Task —
Without changing anything, transcribe all of the entries.

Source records
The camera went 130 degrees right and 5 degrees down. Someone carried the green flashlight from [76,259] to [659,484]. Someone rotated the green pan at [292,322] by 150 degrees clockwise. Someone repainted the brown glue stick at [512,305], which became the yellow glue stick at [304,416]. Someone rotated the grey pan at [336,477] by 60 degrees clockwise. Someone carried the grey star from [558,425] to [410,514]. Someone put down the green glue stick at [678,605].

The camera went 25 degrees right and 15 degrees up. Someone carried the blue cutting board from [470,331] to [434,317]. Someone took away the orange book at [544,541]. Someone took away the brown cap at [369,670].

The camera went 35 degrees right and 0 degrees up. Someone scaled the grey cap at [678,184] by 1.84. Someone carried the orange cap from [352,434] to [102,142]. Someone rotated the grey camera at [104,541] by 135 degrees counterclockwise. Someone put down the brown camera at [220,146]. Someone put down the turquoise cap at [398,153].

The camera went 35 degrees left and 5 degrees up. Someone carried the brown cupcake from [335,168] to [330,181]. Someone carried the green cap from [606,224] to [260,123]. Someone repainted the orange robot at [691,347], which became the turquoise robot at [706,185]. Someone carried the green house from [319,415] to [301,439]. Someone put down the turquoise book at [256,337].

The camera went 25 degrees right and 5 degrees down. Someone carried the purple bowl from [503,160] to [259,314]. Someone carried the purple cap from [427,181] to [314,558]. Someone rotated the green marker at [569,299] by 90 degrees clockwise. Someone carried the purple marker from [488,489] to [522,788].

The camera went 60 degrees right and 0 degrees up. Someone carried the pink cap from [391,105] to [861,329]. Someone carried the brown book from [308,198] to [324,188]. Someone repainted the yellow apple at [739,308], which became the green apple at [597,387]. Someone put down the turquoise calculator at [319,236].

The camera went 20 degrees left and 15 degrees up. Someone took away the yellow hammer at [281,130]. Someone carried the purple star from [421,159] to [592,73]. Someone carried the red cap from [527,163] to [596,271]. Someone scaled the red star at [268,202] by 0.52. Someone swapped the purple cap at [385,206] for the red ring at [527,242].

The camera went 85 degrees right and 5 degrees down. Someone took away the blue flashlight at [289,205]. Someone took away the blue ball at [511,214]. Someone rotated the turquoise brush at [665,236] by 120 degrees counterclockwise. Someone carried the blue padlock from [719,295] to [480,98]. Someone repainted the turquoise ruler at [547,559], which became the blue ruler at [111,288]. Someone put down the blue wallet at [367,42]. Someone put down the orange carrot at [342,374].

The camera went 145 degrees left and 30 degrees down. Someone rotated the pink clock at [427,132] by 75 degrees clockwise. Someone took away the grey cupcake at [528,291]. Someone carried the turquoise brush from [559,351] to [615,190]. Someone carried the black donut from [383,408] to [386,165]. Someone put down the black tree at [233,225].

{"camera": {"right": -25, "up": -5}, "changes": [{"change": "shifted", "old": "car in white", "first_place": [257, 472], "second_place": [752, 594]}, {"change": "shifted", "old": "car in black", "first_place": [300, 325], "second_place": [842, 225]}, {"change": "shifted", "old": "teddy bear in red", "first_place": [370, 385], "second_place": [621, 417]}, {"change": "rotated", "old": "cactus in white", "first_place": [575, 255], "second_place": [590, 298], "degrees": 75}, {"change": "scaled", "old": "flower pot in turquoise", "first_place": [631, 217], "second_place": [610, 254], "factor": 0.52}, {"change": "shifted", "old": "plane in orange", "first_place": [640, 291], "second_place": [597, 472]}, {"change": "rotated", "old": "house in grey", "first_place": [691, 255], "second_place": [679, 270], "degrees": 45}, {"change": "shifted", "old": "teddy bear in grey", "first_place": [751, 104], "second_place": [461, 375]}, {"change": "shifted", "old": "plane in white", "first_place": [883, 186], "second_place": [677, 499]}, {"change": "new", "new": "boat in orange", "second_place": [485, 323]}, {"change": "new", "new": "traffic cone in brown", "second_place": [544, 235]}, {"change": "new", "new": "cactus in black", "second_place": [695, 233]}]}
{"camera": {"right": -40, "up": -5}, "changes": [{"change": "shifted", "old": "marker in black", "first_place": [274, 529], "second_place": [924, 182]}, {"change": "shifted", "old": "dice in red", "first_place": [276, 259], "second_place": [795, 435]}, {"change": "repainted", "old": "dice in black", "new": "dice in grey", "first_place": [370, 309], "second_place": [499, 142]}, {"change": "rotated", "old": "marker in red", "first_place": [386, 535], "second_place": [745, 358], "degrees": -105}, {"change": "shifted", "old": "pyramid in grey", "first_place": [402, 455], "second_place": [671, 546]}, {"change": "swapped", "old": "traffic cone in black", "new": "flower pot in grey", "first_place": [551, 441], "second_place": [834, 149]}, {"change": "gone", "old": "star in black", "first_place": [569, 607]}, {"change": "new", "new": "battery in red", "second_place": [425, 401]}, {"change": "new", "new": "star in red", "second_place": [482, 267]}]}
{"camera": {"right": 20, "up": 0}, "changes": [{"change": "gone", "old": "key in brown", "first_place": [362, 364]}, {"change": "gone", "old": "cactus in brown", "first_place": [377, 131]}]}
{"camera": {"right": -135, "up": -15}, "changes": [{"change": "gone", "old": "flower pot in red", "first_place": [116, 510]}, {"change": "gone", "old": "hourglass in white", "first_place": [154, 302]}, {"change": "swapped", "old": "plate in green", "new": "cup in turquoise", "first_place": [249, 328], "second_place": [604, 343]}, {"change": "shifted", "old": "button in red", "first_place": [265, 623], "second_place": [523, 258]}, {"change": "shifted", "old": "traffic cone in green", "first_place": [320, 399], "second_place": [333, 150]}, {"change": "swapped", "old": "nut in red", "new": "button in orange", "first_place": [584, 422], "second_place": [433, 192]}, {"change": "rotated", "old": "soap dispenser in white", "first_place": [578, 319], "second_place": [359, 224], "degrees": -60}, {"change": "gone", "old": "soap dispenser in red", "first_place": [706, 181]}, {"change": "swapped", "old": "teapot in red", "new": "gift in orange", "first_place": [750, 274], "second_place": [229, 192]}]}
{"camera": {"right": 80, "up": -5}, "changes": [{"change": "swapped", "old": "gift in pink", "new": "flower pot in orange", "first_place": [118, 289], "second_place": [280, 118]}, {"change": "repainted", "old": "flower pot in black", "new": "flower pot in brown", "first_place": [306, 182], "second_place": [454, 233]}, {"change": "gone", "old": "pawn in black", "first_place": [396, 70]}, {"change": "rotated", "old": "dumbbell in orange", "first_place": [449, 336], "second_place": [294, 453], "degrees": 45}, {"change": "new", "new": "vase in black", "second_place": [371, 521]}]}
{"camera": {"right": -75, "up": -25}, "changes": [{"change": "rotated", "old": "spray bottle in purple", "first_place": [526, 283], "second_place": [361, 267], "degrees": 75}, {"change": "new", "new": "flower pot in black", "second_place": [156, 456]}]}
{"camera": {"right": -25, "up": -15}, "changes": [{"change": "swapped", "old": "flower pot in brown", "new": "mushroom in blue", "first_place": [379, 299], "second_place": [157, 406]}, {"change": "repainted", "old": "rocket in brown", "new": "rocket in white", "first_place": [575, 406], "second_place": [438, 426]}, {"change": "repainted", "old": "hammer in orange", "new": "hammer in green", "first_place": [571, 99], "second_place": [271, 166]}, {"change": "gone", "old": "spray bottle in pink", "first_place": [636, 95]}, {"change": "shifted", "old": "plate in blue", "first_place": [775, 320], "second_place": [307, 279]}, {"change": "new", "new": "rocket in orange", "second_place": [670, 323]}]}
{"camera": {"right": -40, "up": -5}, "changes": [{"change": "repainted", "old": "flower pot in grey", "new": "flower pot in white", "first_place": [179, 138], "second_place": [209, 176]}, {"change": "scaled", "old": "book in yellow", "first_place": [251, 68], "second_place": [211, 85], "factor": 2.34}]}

Exercise output —
The camera went 130 degrees right and 5 degrees down. Someone carried the green flashlight from [76,259] to [659,484]. Someone rotated the green pan at [292,322] by 150 degrees clockwise. Someone repainted the brown glue stick at [512,305], which became the yellow glue stick at [304,416]. Someone rotated the grey pan at [336,477] by 60 degrees clockwise. Someone carried the grey star from [558,425] to [410,514]. Someone put down the green glue stick at [678,605].

The camera went 25 degrees right and 15 degrees up. Someone carried the blue cutting board from [470,331] to [434,317]. Someone took away the orange book at [544,541]. Someone took away the brown cap at [369,670].

The camera went 35 degrees right and 0 degrees up. Someone scaled the grey cap at [678,184] by 1.84. Someone carried the orange cap from [352,434] to [102,142]. Someone rotated the grey camera at [104,541] by 135 degrees counterclockwise. Someone put down the brown camera at [220,146]. Someone put down the turquoise cap at [398,153].

The camera went 35 degrees left and 5 degrees up. Someone carried the brown cupcake from [335,168] to [330,181]. Someone carried the green cap from [606,224] to [260,123]. Someone repainted the orange robot at [691,347], which became the turquoise robot at [706,185]. Someone carried the green house from [319,415] to [301,439]. Someone put down the turquoise book at [256,337].

The camera went 25 degrees right and 5 degrees down. Someone carried the purple bowl from [503,160] to [259,314]. Someone carried the purple cap from [427,181] to [314,558]. Someone rotated the green marker at [569,299] by 90 degrees clockwise. Someone carried the purple marker from [488,489] to [522,788].

The camera went 60 degrees right and 0 degrees up. Someone carried the pink cap from [391,105] to [861,329]. Someone carried the brown book from [308,198] to [324,188]. Someone repainted the yellow apple at [739,308], which became the green apple at [597,387]. Someone put down the turquoise calculator at [319,236].

The camera went 20 degrees left and 15 degrees up. Someone took away the yellow hammer at [281,130]. Someone carried the purple star from [421,159] to [592,73]. Someone carried the red cap from [527,163] to [596,271]. Someone scaled the red star at [268,202] by 0.52. Someone swapped the purple cap at [385,206] for the red ring at [527,242].

The camera went 85 degrees right and 5 degrees down. Someone took away the blue flashlight at [289,205]. Someone took away the blue ball at [511,214]. Someone rotated the turquoise brush at [665,236] by 120 degrees counterclockwise. Someone carried the blue padlock from [719,295] to [480,98]. Someone repainted the turquoise ruler at [547,559], which became the blue ruler at [111,288]. Someone put down the blue wallet at [367,42]. Someone put down the orange carrot at [342,374].

The camera went 145 degrees left and 30 degrees down. Someone rotated the pink clock at [427,132] by 75 degrees clockwise. Someone took away the grey cupcake at [528,291]. Someone carried the turquoise brush from [559,351] to [615,190]. Someone carried the black donut from [383,408] to [386,165]. Someone put down the black tree at [233,225].

{"camera": {"right": -25, "up": -5}, "changes": [{"change": "shifted", "old": "car in white", "first_place": [257, 472], "second_place": [752, 594]}, {"change": "shifted", "old": "car in black", "first_place": [300, 325], "second_place": [842, 225]}, {"change": "shifted", "old": "teddy bear in red", "first_place": [370, 385], "second_place": [621, 417]}, {"change": "rotated", "old": "cactus in white", "first_place": [575, 255], "second_place": [590, 298], "degrees": 75}, {"change": "scaled", "old": "flower pot in turquoise", "first_place": [631, 217], "second_place": [610, 254], "factor": 0.52}, {"change": "shifted", "old": "plane in orange", "first_place": [640, 291], "second_place": [597, 472]}, {"change": "rotated", "old": "house in grey", "first_place": [691, 255], "second_place": [679, 270], "degrees": 45}, {"change": "shifted", "old": "teddy bear in grey", "first_place": [751, 104], "second_place": [461, 375]}, {"change": "shifted", "old": "plane in white", "first_place": [883, 186], "second_place": [677, 499]}, {"change": "new", "new": "boat in orange", "second_place": [485, 323]}, {"change": "new", "new": "traffic cone in brown", "second_place": [544, 235]}, {"change": "new", "new": "cactus in black", "second_place": [695, 233]}]}
{"camera": {"right": -40, "up": -5}, "changes": [{"change": "shifted", "old": "marker in black", "first_place": [274, 529], "second_place": [924, 182]}, {"change": "shifted", "old": "dice in red", "first_place": [276, 259], "second_place": [795, 435]}, {"change": "repainted", "old": "dice in black", "new": "dice in grey", "first_place": [370, 309], "second_place": [499, 142]}, {"change": "rotated", "old": "marker in red", "first_place": [386, 535], "second_place": [745, 358], "degrees": -105}, {"change": "shifted", "old": "pyramid in grey", "first_place": [402, 455], "second_place": [671, 546]}, {"change": "swapped", "old": "traffic cone in black", "new": "flower pot in grey", "first_place": [551, 441], "second_place": [834, 149]}, {"change": "gone", "old": "star in black", "first_place": [569, 607]}, {"change": "new", "new": "battery in red", "second_place": [425, 401]}, {"change": "new", "new": "star in red", "second_place": [482, 267]}]}
{"camera": {"right": 20, "up": 0}, "changes": [{"change": "gone", "old": "key in brown", "first_place": [362, 364]}, {"change": "gone", "old": "cactus in brown", "first_place": [377, 131]}]}
{"camera": {"right": -135, "up": -15}, "changes": [{"change": "gone", "old": "flower pot in red", "first_place": [116, 510]}, {"change": "gone", "old": "hourglass in white", "first_place": [154, 302]}, {"change": "swapped", "old": "plate in green", "new": "cup in turquoise", "first_place": [249, 328], "second_place": [604, 343]}, {"change": "shifted", "old": "button in red", "first_place": [265, 623], "second_place": [523, 258]}, {"change": "shifted", "old": "traffic cone in green", "first_place": [320, 399], "second_place": [333, 150]}, {"change": "swapped", "old": "nut in red", "new": "button in orange", "first_place": [584, 422], "second_place": [433, 192]}, {"change": "rotated", "old": "soap dispenser in white", "first_place": [578, 319], "second_place": [359, 224], "degrees": -60}, {"change": "gone", "old": "soap dispenser in red", "first_place": [706, 181]}, {"change": "swapped", "old": "teapot in red", "new": "gift in orange", "first_place": [750, 274], "second_place": [229, 192]}]}
{"camera": {"right": 80, "up": -5}, "changes": [{"change": "swapped", "old": "gift in pink", "new": "flower pot in orange", "first_place": [118, 289], "second_place": [280, 118]}, {"change": "repainted", "old": "flower pot in black", "new": "flower pot in brown", "first_place": [306, 182], "second_place": [454, 233]}, {"change": "gone", "old": "pawn in black", "first_place": [396, 70]}, {"change": "rotated", "old": "dumbbell in orange", "first_place": [449, 336], "second_place": [294, 453], "degrees": 45}, {"change": "new", "new": "vase in black", "second_place": [371, 521]}]}
{"camera": {"right": -75, "up": -25}, "changes": [{"change": "rotated", "old": "spray bottle in purple", "first_place": [526, 283], "second_place": [361, 267], "degrees": 75}, {"change": "new", "new": "flower pot in black", "second_place": [156, 456]}]}
{"camera": {"right": -25, "up": -15}, "changes": [{"change": "swapped", "old": "flower pot in brown", "new": "mushroom in blue", "first_place": [379, 299], "second_place": [157, 406]}, {"change": "repainted", "old": "rocket in brown", "new": "rocket in white", "first_place": [575, 406], "second_place": [438, 426]}, {"change": "repainted", "old": "hammer in orange", "new": "hammer in green", "first_place": [571, 99], "second_place": [271, 166]}, {"change": "gone", "old": "spray bottle in pink", "first_place": [636, 95]}, {"change": "shifted", "old": "plate in blue", "first_place": [775, 320], "second_place": [307, 279]}, {"change": "new", "new": "rocket in orange", "second_place": [670, 323]}]}
{"camera": {"right": -40, "up": -5}, "changes": [{"change": "repainted", "old": "flower pot in grey", "new": "flower pot in white", "first_place": [179, 138], "second_place": [209, 176]}, {"change": "scaled", "old": "book in yellow", "first_place": [251, 68], "second_place": [211, 85], "factor": 2.34}]}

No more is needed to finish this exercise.